_What this task involves_: Pull every line containing "yellow" from the data.

[Excerpted data — start]

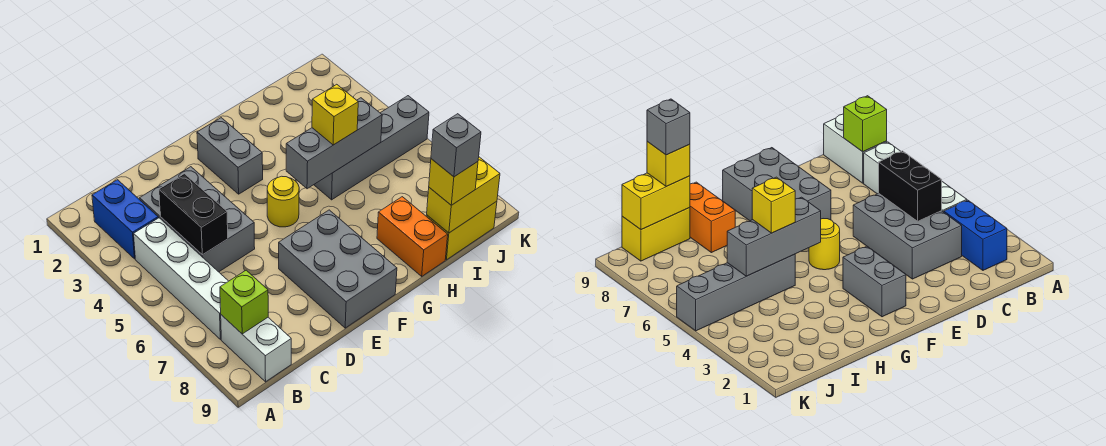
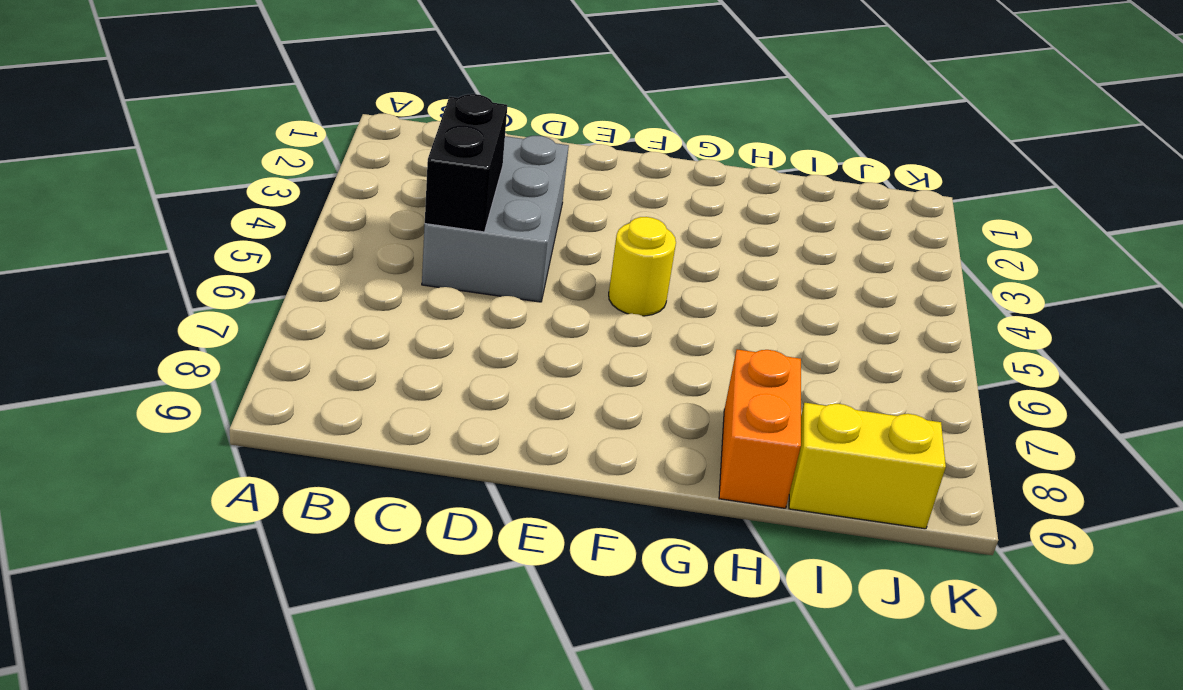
none -> blue brick B2:B3 level 1
none -> white brick B4:B7 level 1
none -> white brick B8:B9 level 1

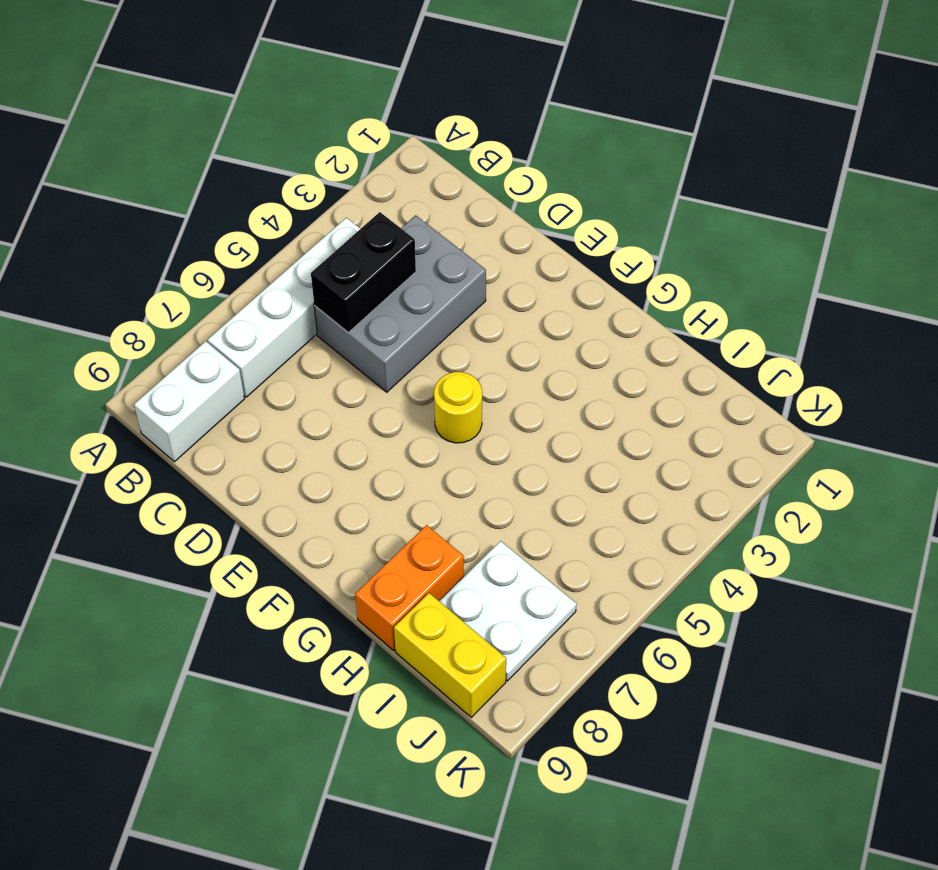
white plate I7:J8 level 1 -> none
none -> blue brick B2:B3 level 1
none -> grey brick E7:F9 level 1
none -> grey brick F2:F3 level 1

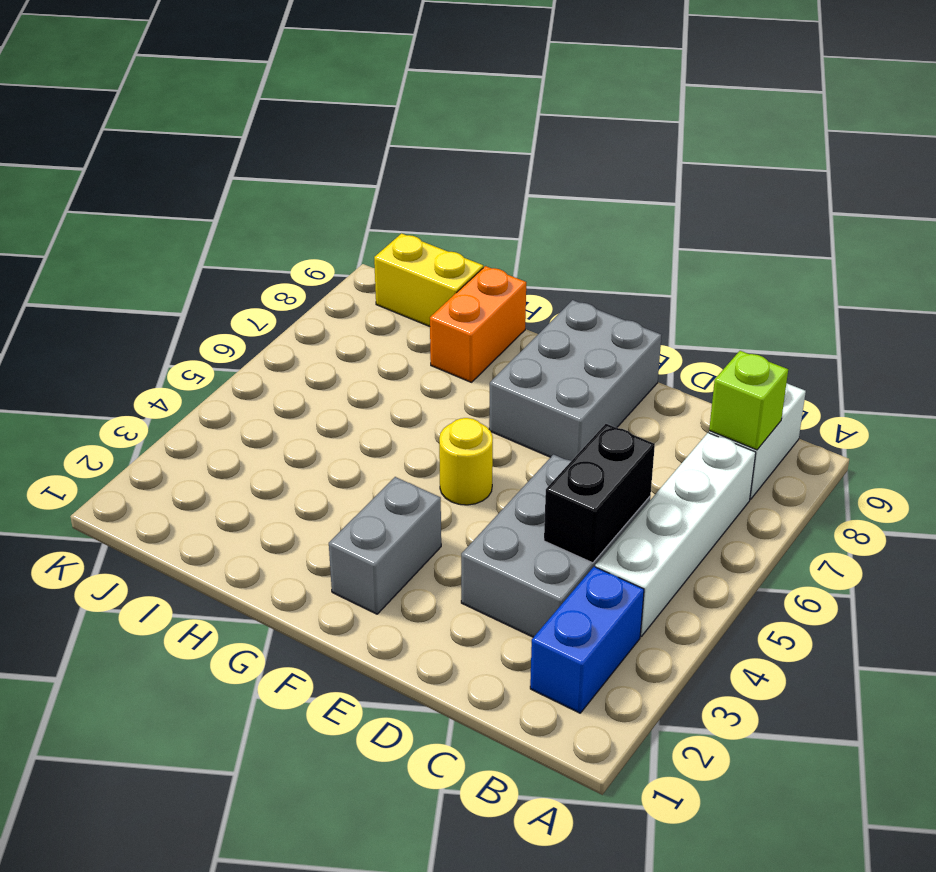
none -> grey brick H5:K5 level 1
none -> grey brick G5:I5 level 2
none -> yellow brick I9:J9 level 2

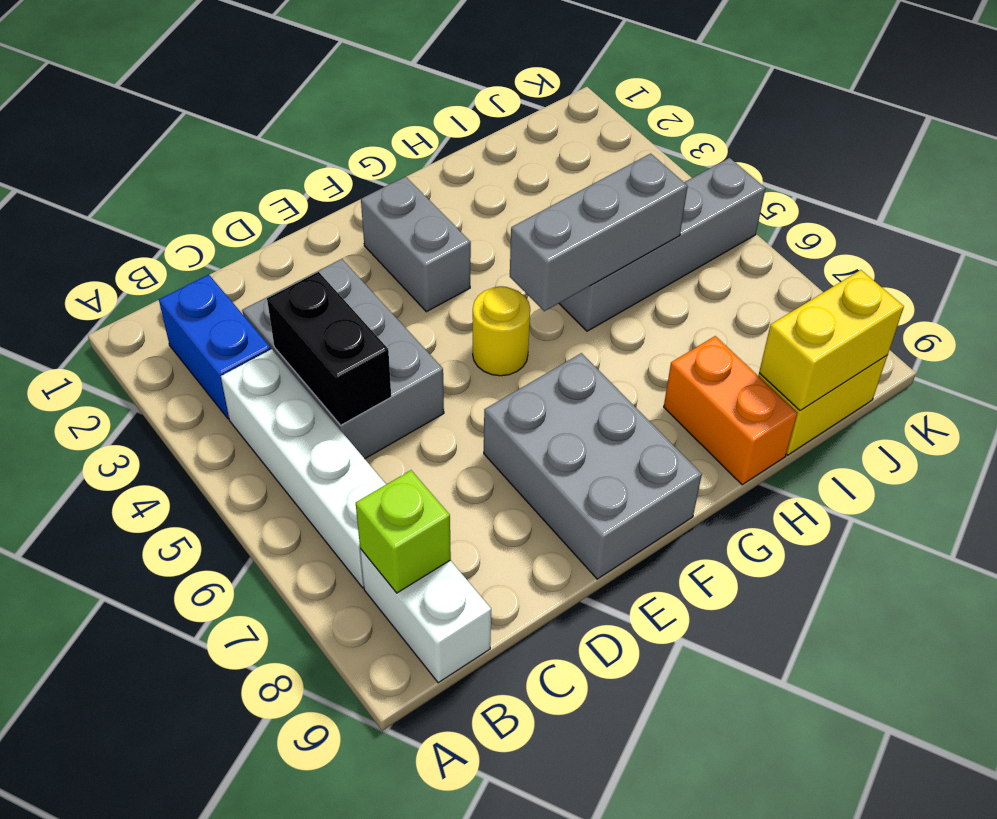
none -> yellow brick H5 level 3
none -> yellow brick I9 level 3
none -> grey brick I9 level 4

[Excerpted data — finish]

_Task answer_:
none -> yellow brick I9:J9 level 2
none -> yellow brick H5 level 3
none -> yellow brick I9 level 3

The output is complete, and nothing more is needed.